**TASK DETAILS:**
Once the line with "camera: 25 degrees left, 10 degrees up" is found in the entries below, print it and each following line exactly, stopping after the line with "259) | 135 degrees counterclockwise |"; print nothing else.

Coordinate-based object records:
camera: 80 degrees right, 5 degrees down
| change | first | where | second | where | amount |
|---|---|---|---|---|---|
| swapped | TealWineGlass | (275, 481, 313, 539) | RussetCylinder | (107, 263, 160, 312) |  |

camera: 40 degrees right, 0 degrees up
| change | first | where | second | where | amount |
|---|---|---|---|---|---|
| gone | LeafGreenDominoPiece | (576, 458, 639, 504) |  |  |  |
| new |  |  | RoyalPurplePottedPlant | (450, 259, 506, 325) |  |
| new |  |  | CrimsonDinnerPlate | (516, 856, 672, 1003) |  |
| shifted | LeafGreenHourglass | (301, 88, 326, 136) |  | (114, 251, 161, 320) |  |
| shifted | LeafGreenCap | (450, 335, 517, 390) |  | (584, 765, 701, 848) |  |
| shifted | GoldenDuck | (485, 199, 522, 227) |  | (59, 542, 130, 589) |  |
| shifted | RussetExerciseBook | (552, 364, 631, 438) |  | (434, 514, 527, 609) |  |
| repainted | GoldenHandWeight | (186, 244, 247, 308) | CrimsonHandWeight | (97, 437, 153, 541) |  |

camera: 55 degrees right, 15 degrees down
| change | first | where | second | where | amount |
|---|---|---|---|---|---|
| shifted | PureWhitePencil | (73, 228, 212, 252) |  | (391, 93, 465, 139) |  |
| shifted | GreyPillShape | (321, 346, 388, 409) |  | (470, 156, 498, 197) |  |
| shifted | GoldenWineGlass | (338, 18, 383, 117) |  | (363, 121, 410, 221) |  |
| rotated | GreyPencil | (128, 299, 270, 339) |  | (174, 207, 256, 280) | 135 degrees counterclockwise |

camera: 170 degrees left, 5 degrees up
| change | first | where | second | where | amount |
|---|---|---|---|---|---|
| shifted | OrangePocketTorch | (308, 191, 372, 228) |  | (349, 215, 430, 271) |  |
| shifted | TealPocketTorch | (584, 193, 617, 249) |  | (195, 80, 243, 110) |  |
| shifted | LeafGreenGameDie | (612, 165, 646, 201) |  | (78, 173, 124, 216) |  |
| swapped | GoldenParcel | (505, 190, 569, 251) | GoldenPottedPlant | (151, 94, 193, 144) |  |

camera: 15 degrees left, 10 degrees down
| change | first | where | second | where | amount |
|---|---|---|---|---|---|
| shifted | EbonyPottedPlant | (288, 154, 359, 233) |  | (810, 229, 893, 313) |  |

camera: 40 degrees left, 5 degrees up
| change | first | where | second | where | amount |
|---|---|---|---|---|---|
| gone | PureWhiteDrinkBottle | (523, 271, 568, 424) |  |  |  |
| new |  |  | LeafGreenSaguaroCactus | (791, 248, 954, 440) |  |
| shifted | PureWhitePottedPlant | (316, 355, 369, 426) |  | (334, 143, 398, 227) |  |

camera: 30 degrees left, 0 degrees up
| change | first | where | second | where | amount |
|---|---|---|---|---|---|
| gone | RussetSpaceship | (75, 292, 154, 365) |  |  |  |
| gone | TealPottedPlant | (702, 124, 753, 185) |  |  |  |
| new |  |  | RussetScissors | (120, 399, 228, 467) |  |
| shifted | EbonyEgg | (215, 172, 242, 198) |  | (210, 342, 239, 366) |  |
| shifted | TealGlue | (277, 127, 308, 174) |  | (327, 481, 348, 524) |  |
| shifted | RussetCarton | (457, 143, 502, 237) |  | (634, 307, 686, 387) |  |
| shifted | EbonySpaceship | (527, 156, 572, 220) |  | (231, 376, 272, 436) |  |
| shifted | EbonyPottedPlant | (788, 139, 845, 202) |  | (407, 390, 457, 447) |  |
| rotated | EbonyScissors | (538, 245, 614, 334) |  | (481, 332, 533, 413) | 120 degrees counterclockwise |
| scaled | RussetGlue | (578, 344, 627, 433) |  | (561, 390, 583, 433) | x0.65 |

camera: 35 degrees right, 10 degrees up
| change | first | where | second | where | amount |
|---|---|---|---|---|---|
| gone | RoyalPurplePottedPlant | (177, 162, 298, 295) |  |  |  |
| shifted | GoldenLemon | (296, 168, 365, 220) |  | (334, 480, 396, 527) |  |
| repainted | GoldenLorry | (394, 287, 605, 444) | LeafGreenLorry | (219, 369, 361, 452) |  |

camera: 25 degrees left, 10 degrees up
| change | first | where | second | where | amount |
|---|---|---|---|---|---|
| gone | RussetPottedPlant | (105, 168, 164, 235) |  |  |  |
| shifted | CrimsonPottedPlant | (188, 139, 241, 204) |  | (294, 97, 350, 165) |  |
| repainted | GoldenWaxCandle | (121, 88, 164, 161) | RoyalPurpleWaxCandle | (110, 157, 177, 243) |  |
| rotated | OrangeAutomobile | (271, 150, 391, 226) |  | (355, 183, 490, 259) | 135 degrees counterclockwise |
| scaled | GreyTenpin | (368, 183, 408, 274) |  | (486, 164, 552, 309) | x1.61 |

**RESULT FOR THIS TASK:**
camera: 25 degrees left, 10 degrees up
| change | first | where | second | where | amount |
|---|---|---|---|---|---|
| gone | RussetPottedPlant | (105, 168, 164, 235) |  |  |  |
| shifted | CrimsonPottedPlant | (188, 139, 241, 204) |  | (294, 97, 350, 165) |  |
| repainted | GoldenWaxCandle | (121, 88, 164, 161) | RoyalPurpleWaxCandle | (110, 157, 177, 243) |  |
| rotated | OrangeAutomobile | (271, 150, 391, 226) |  | (355, 183, 490, 259) | 135 degrees counterclockwise |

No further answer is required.